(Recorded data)
|---|

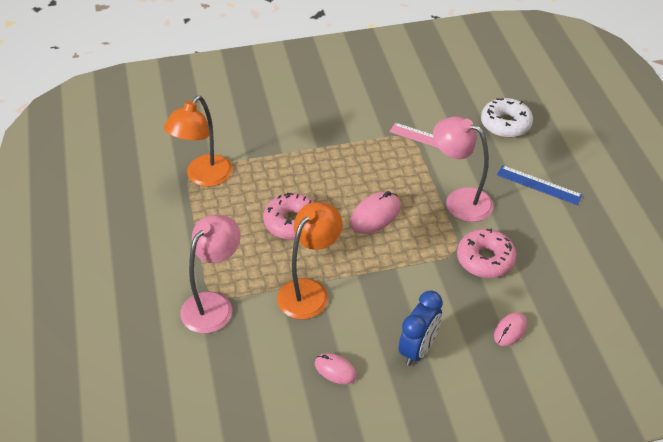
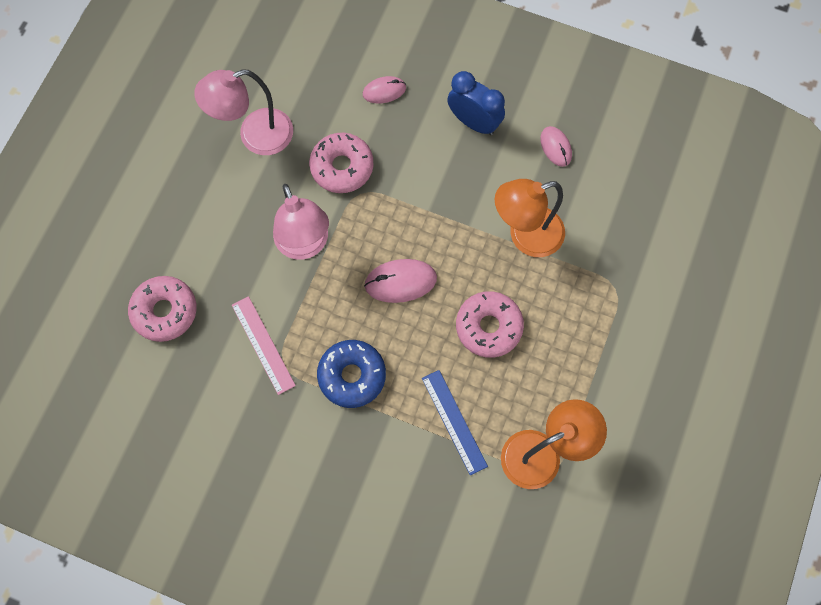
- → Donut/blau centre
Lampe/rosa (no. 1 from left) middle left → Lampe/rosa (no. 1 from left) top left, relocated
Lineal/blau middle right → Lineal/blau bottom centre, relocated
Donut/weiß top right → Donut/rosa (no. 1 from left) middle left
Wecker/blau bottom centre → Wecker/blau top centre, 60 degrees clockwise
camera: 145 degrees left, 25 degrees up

|---|

WHAT YOU WILL DO:
Leave the pictures aside and give every entry above again word for word.

WRITTEN SOLUTION:
- → Donut/blau centre
Lampe/rosa (no. 1 from left) middle left → Lampe/rosa (no. 1 from left) top left, relocated
Lineal/blau middle right → Lineal/blau bottom centre, relocated
Donut/weiß top right → Donut/rosa (no. 1 from left) middle left
Wecker/blau bottom centre → Wecker/blau top centre, 60 degrees clockwise
camera: 145 degrees left, 25 degrees up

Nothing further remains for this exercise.